→ **Aim of the task**:
Could you restate the entries below word for word and leave the images out?

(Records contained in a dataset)

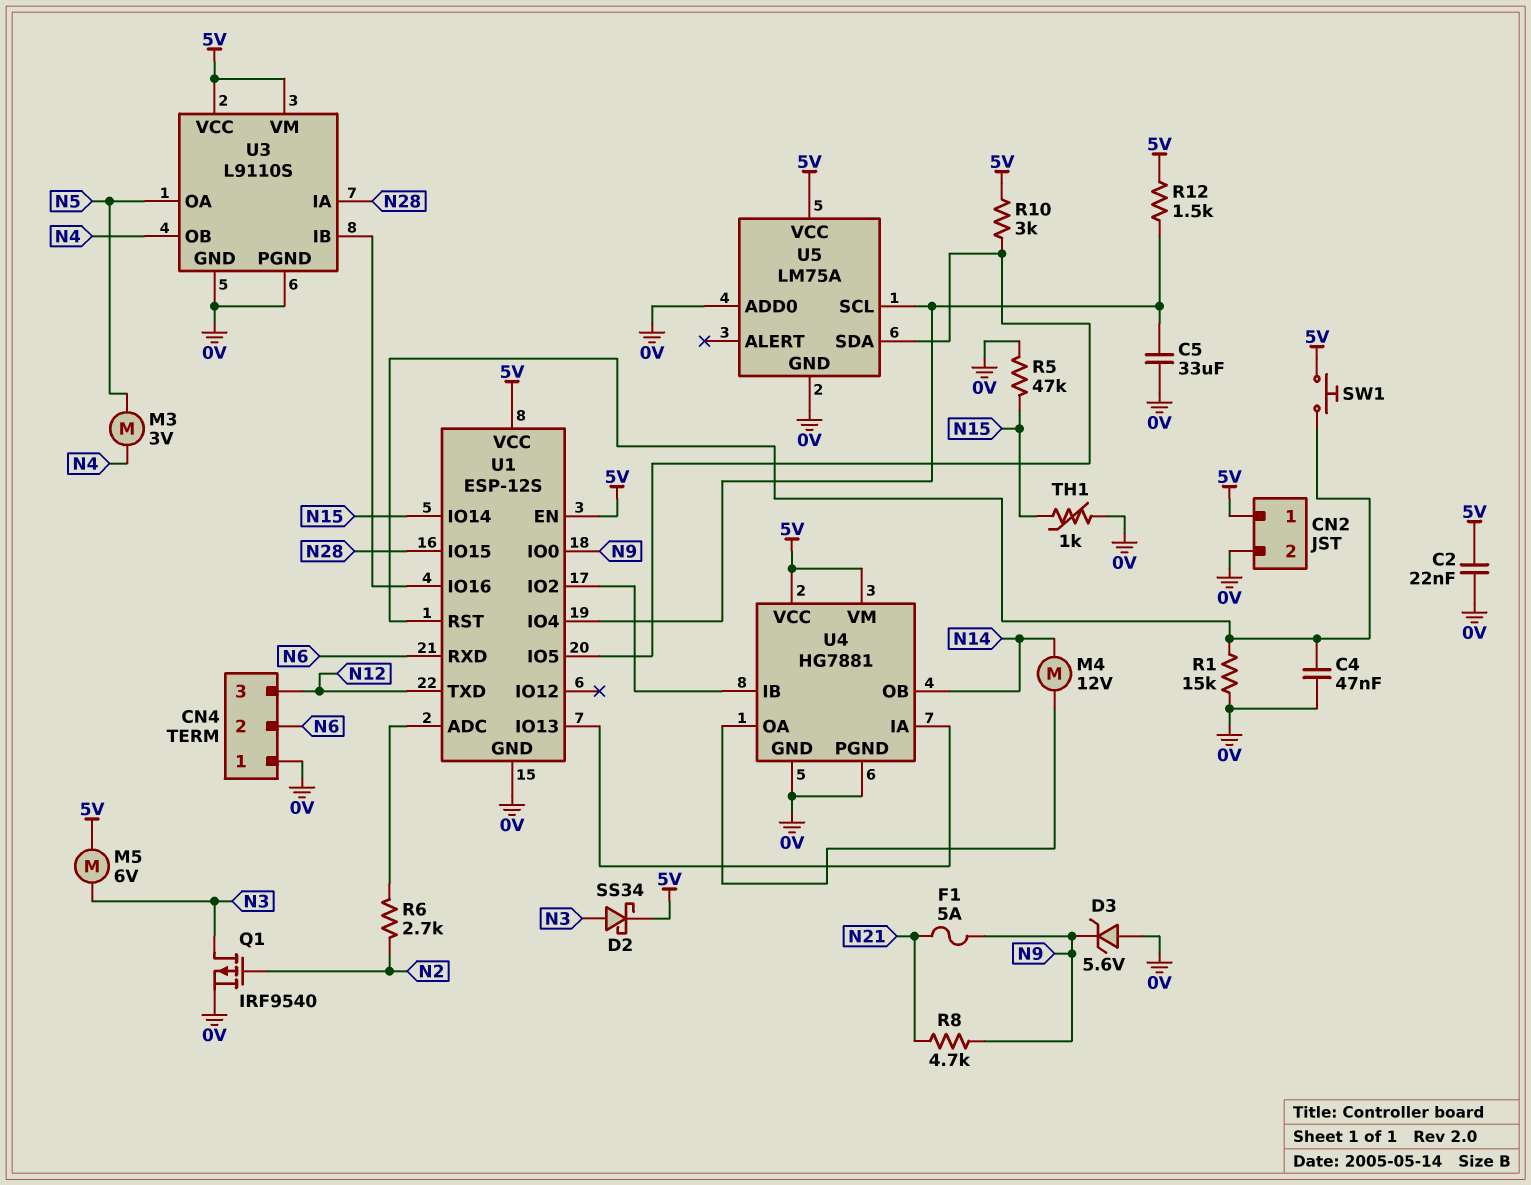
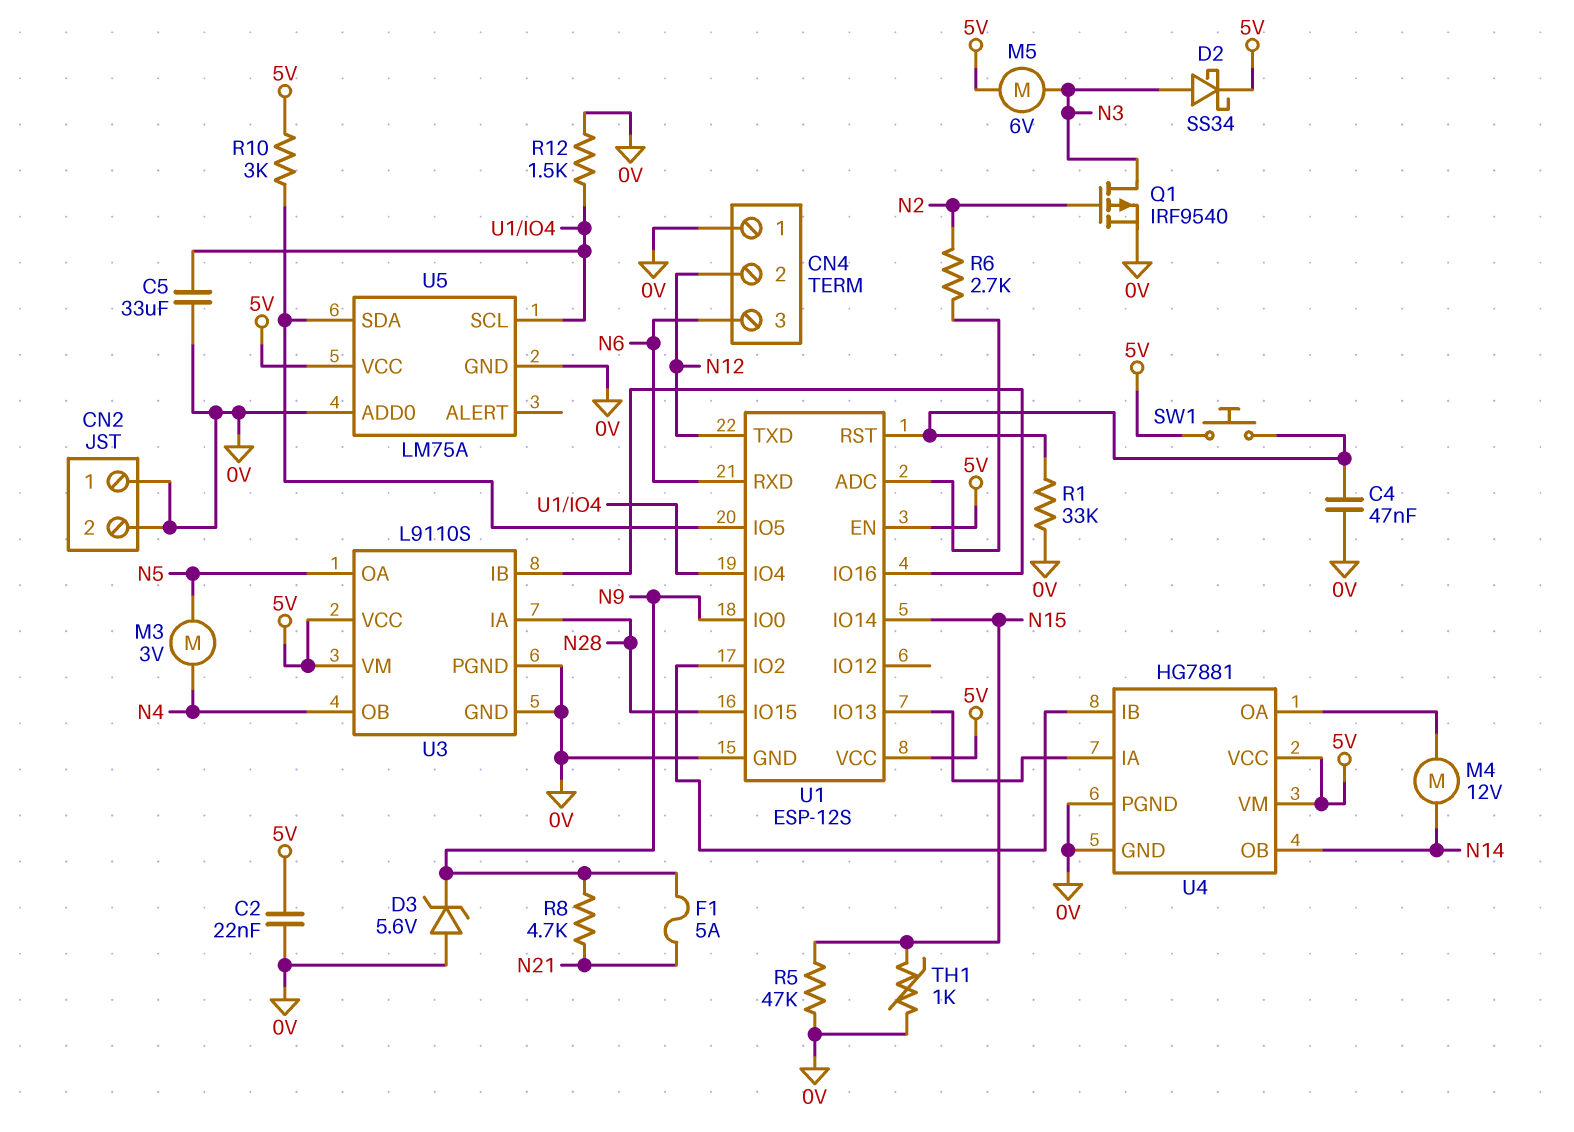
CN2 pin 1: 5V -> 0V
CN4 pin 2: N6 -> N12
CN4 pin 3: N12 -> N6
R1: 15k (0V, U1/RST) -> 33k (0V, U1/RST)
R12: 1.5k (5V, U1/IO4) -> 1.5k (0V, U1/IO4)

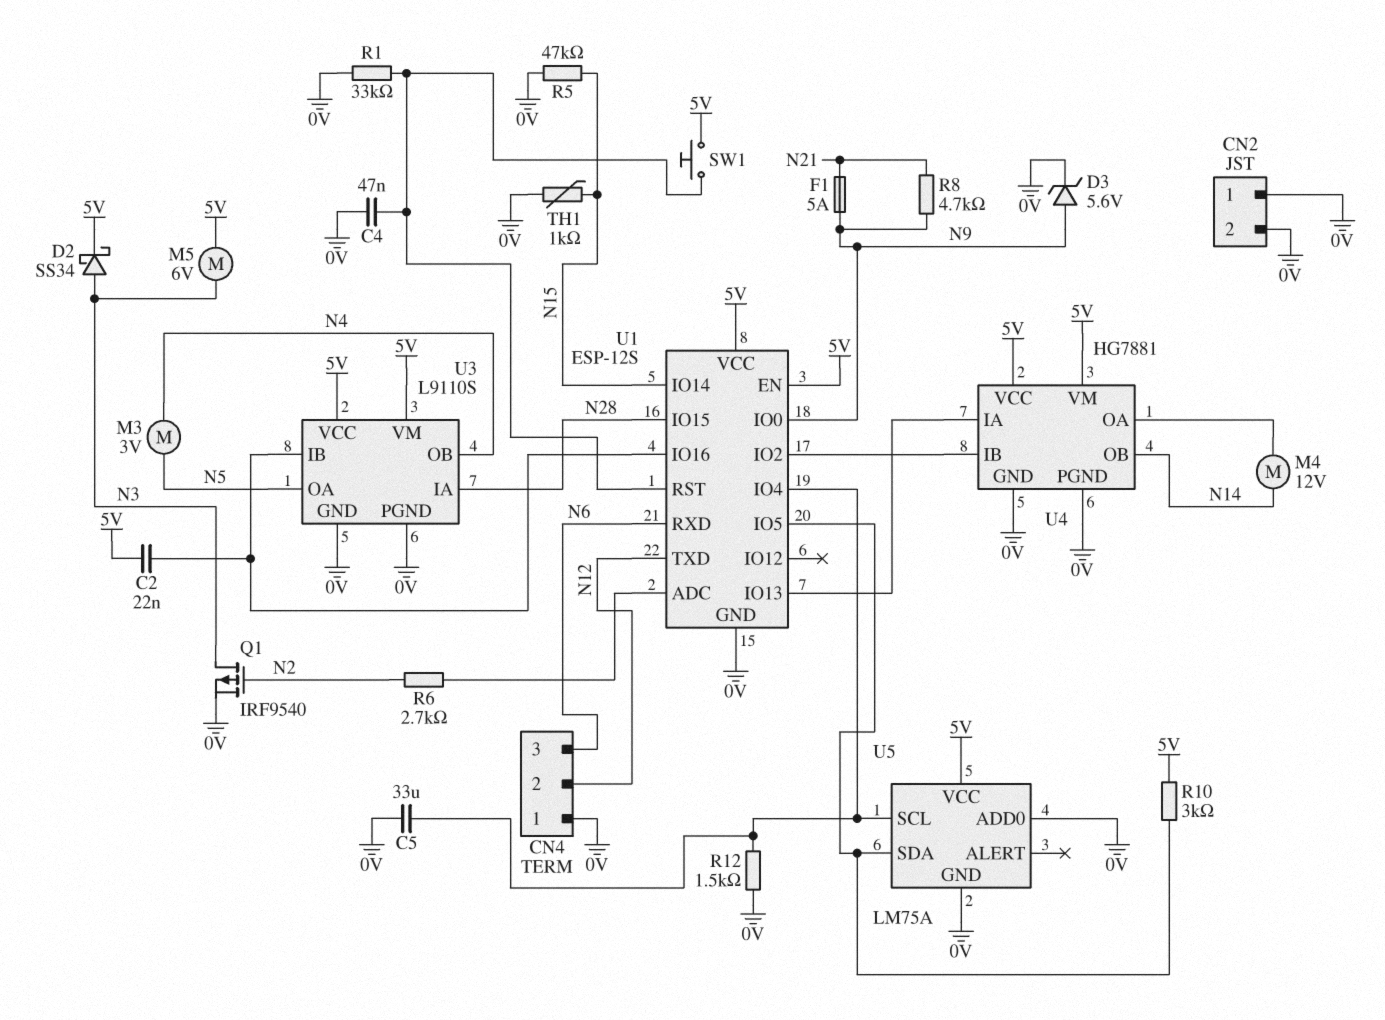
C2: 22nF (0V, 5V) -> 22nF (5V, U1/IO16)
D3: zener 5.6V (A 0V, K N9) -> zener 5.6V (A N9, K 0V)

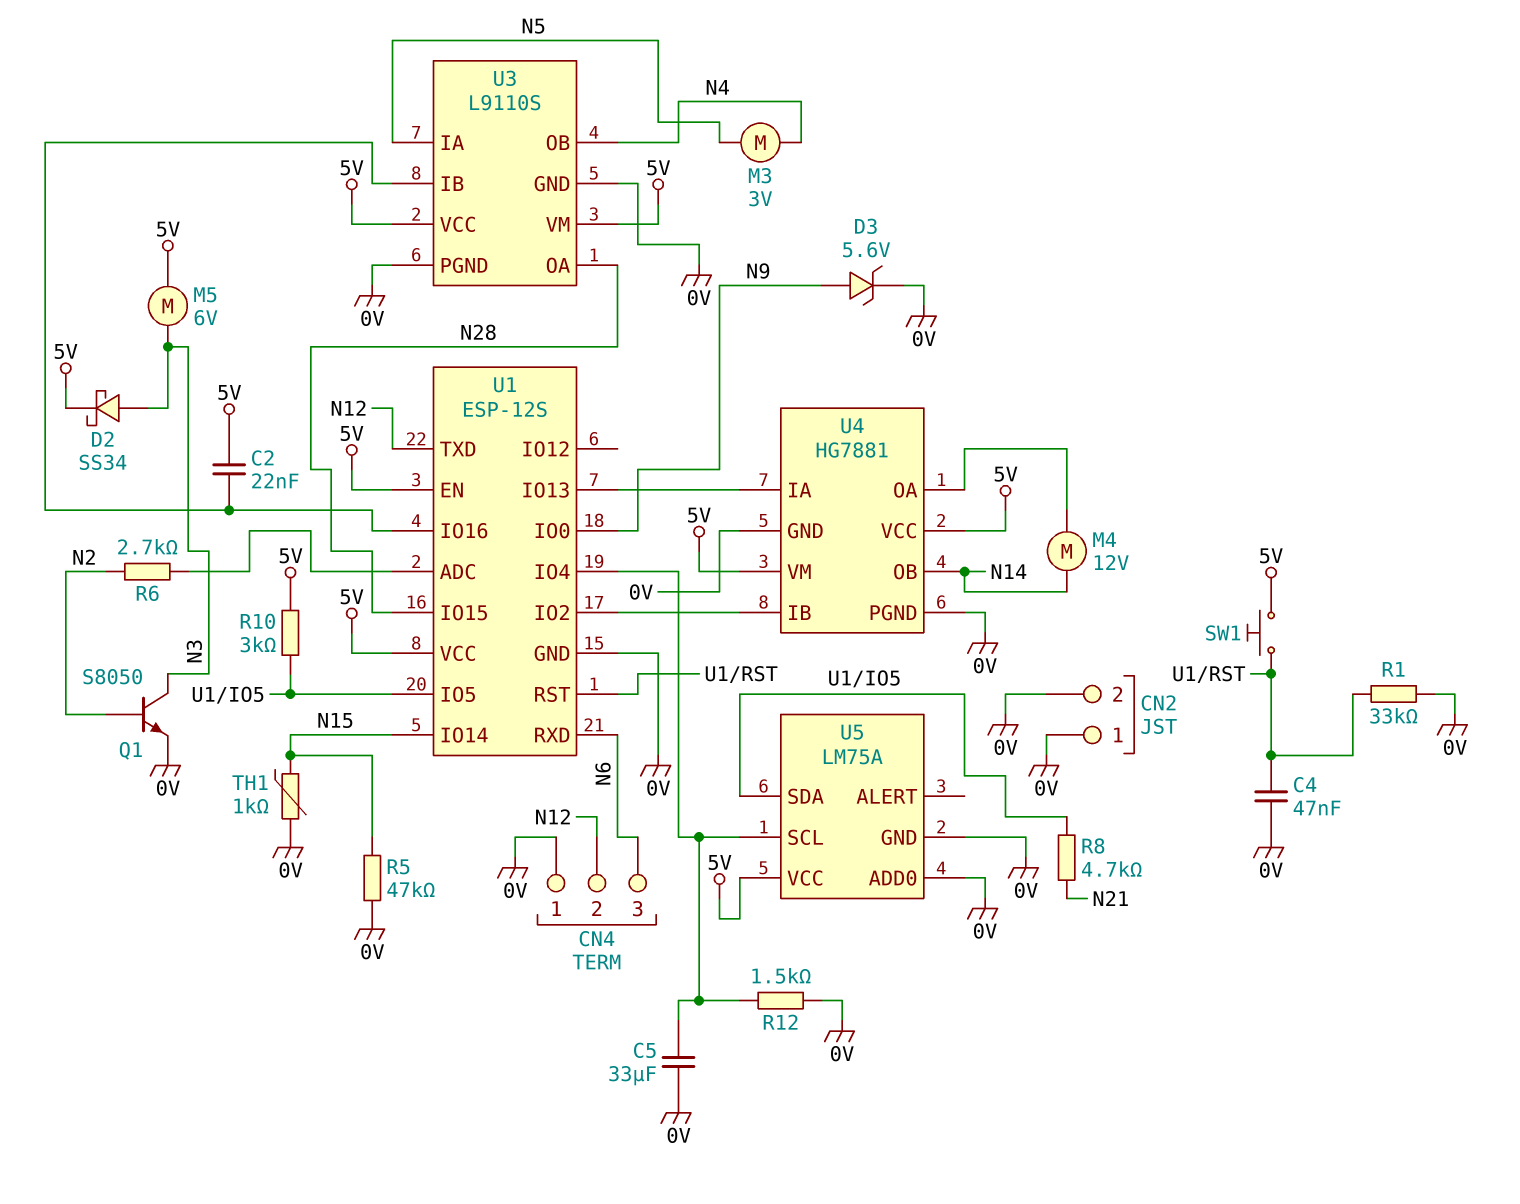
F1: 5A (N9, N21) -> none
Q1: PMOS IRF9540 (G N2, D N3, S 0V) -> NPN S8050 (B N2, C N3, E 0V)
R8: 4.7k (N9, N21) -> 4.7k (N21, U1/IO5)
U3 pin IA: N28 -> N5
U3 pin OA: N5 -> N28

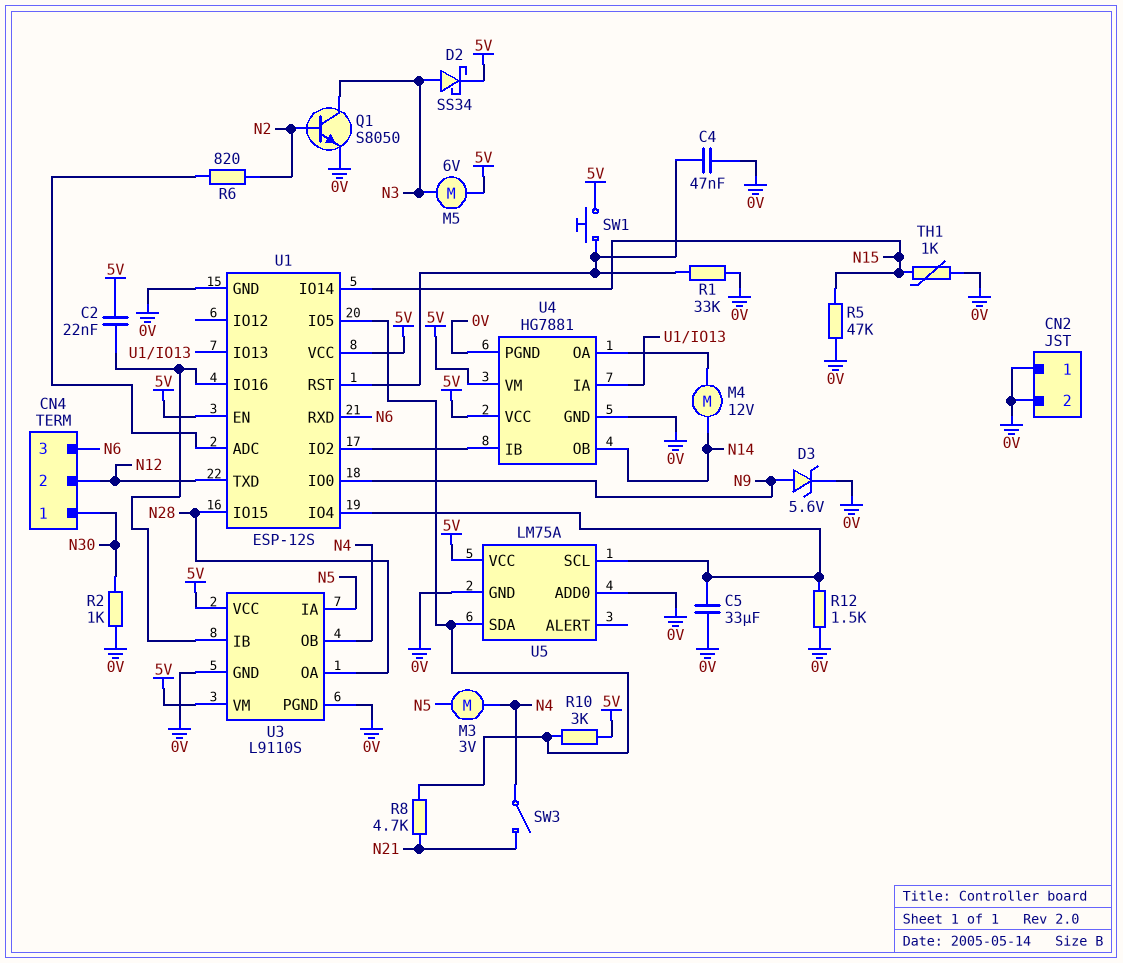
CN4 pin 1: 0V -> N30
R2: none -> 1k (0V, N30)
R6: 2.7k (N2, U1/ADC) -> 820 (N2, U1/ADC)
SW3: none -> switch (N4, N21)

→ **Task result**:
CN2 pin 1: 5V -> 0V
CN4 pin 2: N6 -> N12
CN4 pin 3: N12 -> N6
R1: 15k (0V, U1/RST) -> 33k (0V, U1/RST)
R12: 1.5k (5V, U1/IO4) -> 1.5k (0V, U1/IO4)

C2: 22nF (0V, 5V) -> 22nF (5V, U1/IO16)
D3: zener 5.6V (A 0V, K N9) -> zener 5.6V (A N9, K 0V)

F1: 5A (N9, N21) -> none
Q1: PMOS IRF9540 (G N2, D N3, S 0V) -> NPN S8050 (B N2, C N3, E 0V)
R8: 4.7k (N9, N21) -> 4.7k (N21, U1/IO5)
U3 pin IA: N28 -> N5
U3 pin OA: N5 -> N28

CN4 pin 1: 0V -> N30
R2: none -> 1k (0V, N30)
R6: 2.7k (N2, U1/ADC) -> 820 (N2, U1/ADC)
SW3: none -> switch (N4, N21)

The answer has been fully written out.